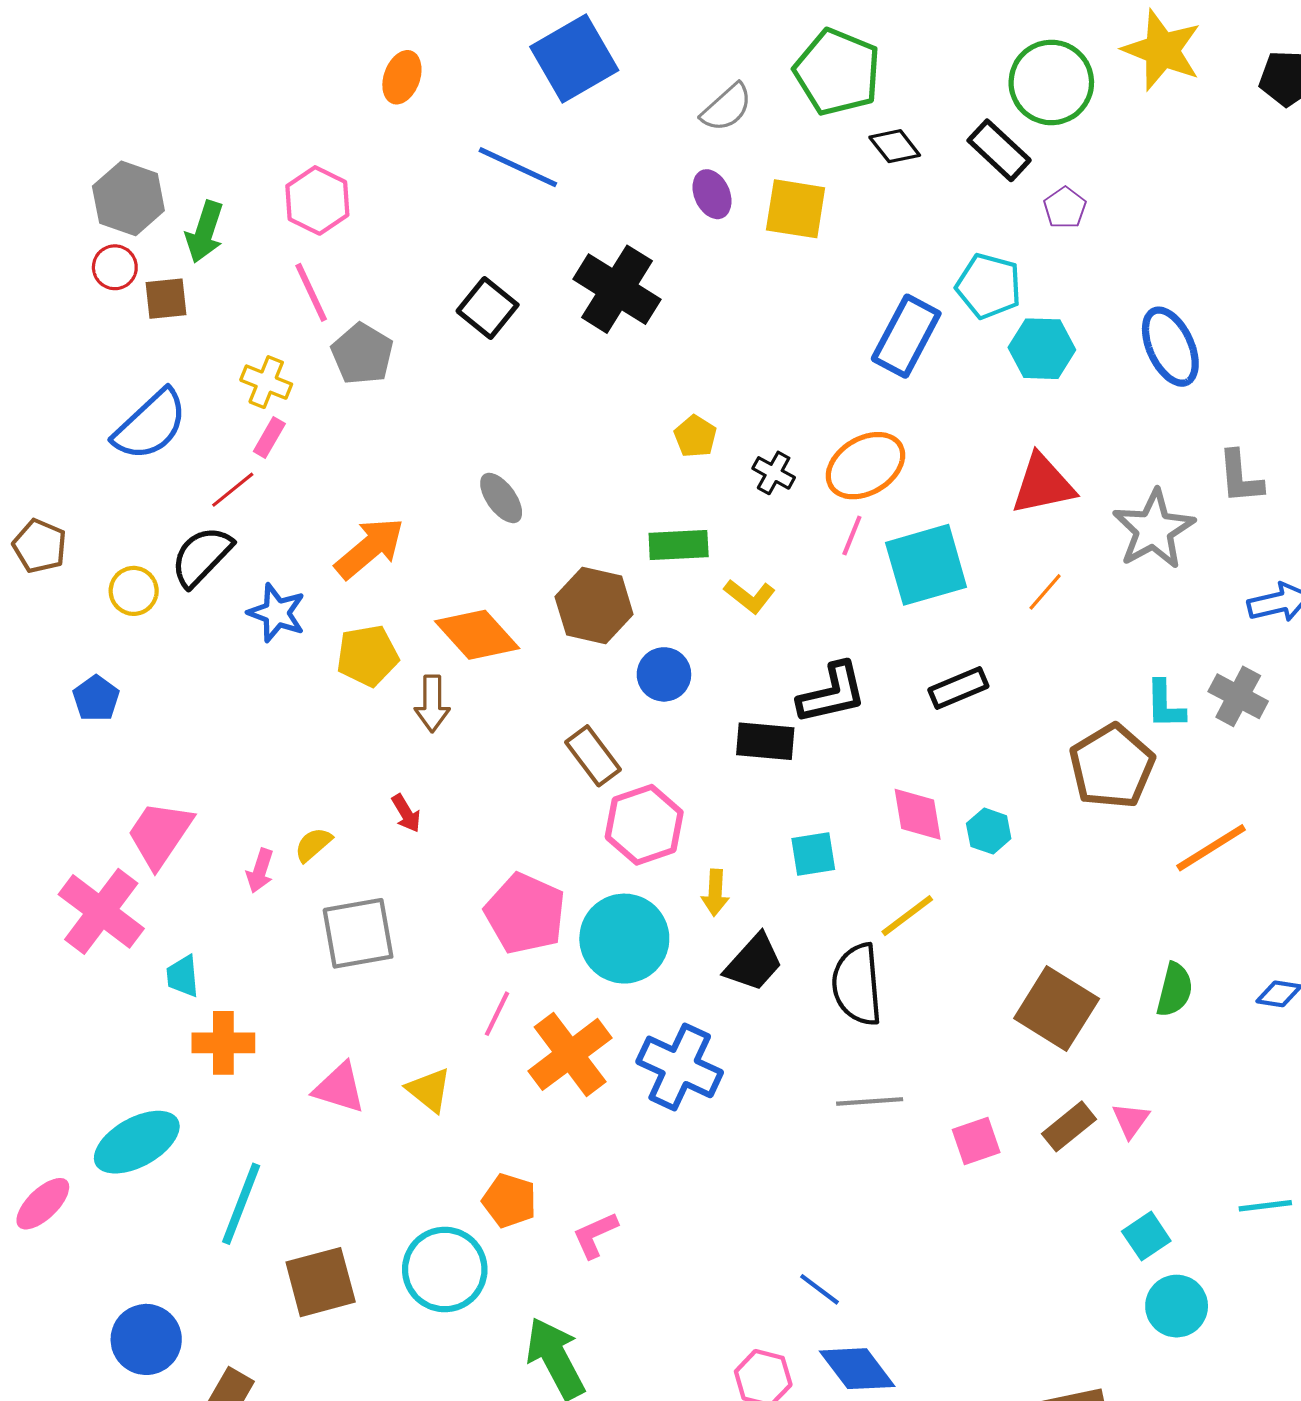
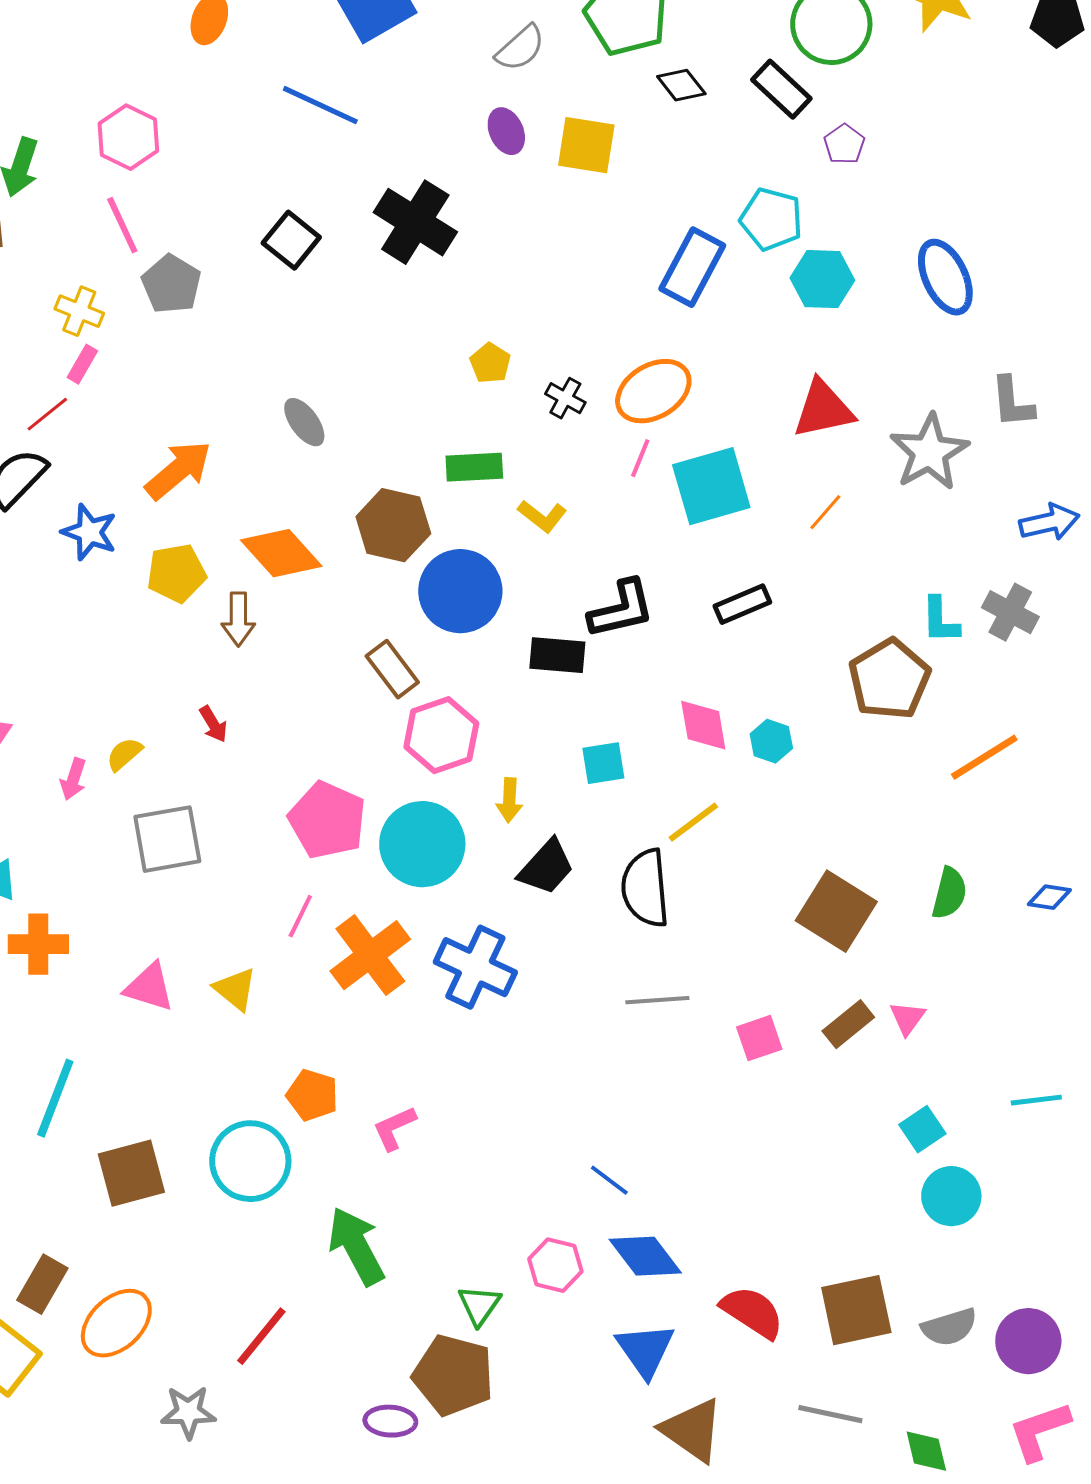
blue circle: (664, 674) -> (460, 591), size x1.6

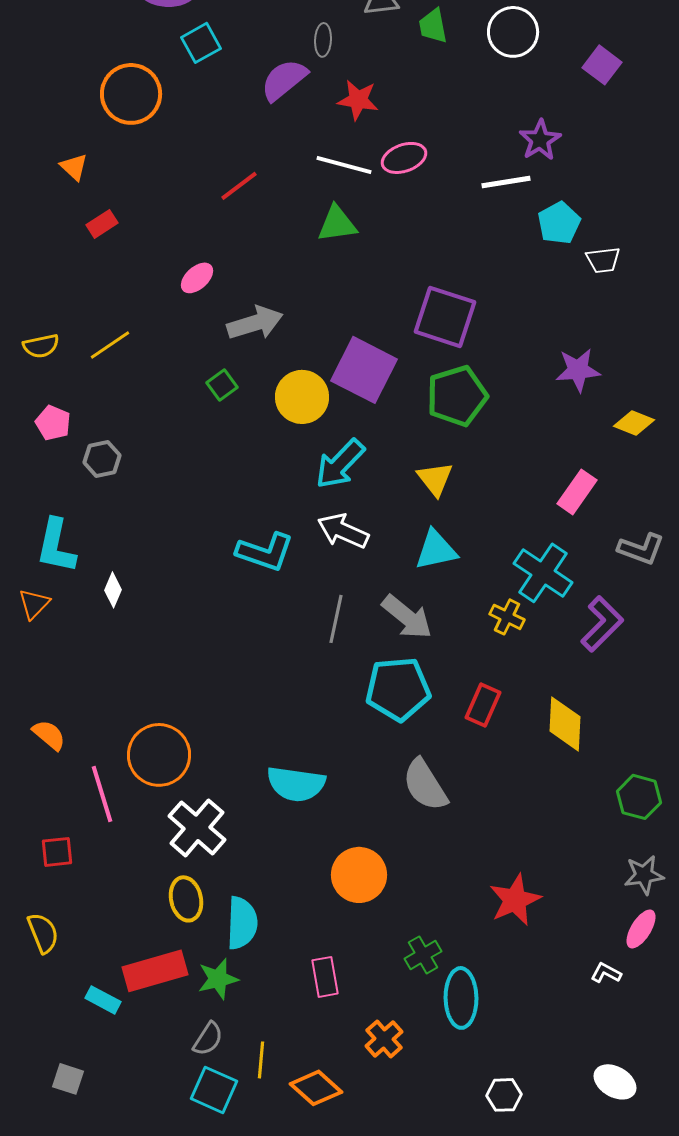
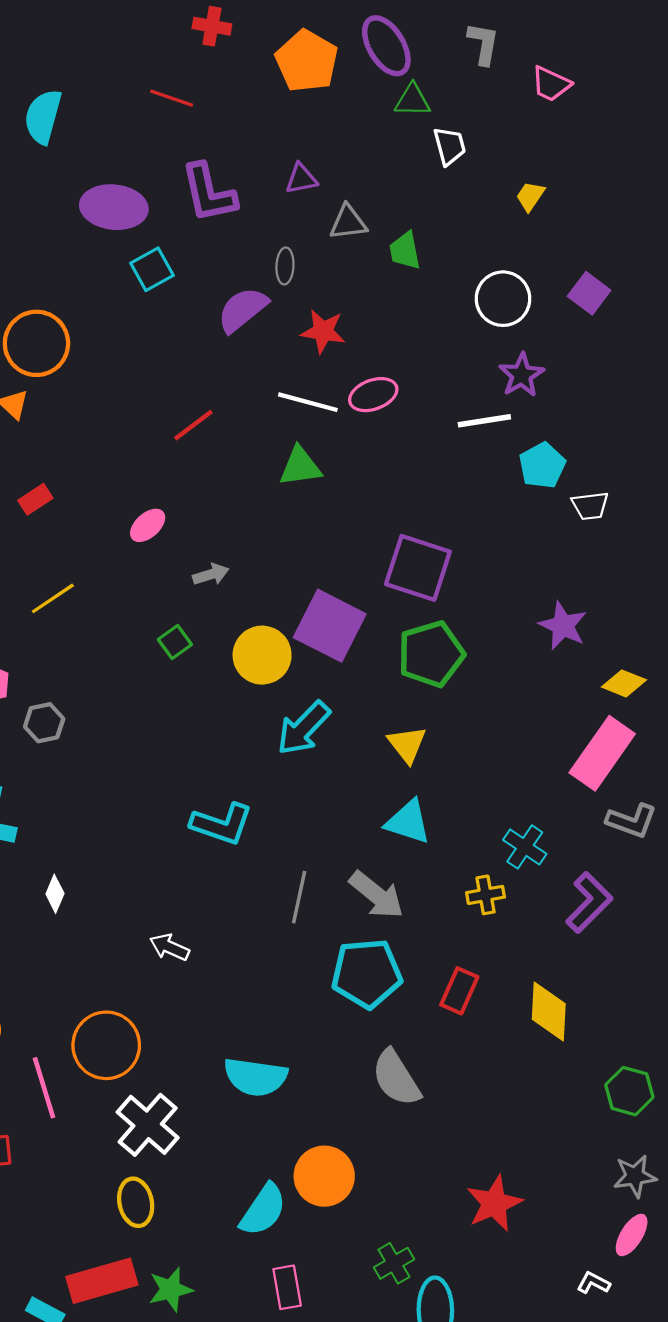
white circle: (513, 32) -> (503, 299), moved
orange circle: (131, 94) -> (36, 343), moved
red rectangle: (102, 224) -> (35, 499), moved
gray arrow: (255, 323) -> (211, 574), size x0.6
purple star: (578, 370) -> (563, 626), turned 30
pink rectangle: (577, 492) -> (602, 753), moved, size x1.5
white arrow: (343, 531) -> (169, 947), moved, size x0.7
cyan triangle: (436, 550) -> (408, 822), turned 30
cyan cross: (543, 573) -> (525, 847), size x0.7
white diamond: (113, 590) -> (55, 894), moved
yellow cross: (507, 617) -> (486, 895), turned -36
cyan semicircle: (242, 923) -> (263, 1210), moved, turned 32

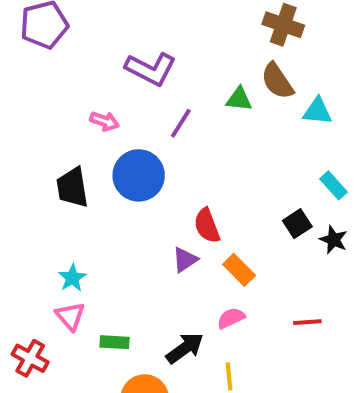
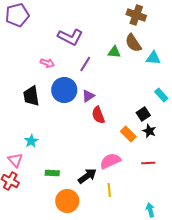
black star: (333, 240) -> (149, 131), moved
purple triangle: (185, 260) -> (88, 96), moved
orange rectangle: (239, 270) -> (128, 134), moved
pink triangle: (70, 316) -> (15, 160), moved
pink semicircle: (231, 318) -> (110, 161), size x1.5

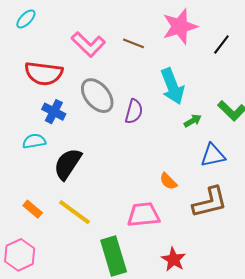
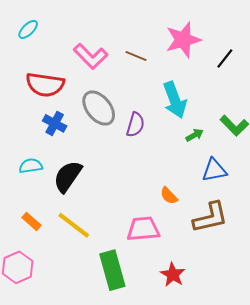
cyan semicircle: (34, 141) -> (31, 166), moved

====================

• Exercise prompt
The expected result is every record above, word for word, with no pictures in it.

• Answer for this exercise
blue circle: (664, 674) -> (460, 591), size x1.6

white circle: (513, 32) -> (503, 299), moved
orange circle: (131, 94) -> (36, 343), moved
red rectangle: (102, 224) -> (35, 499), moved
gray arrow: (255, 323) -> (211, 574), size x0.6
purple star: (578, 370) -> (563, 626), turned 30
pink rectangle: (577, 492) -> (602, 753), moved, size x1.5
white arrow: (343, 531) -> (169, 947), moved, size x0.7
cyan triangle: (436, 550) -> (408, 822), turned 30
cyan cross: (543, 573) -> (525, 847), size x0.7
white diamond: (113, 590) -> (55, 894), moved
yellow cross: (507, 617) -> (486, 895), turned -36
cyan semicircle: (242, 923) -> (263, 1210), moved, turned 32

black star: (333, 240) -> (149, 131), moved
purple triangle: (185, 260) -> (88, 96), moved
orange rectangle: (239, 270) -> (128, 134), moved
pink triangle: (70, 316) -> (15, 160), moved
pink semicircle: (231, 318) -> (110, 161), size x1.5

cyan semicircle: (34, 141) -> (31, 166), moved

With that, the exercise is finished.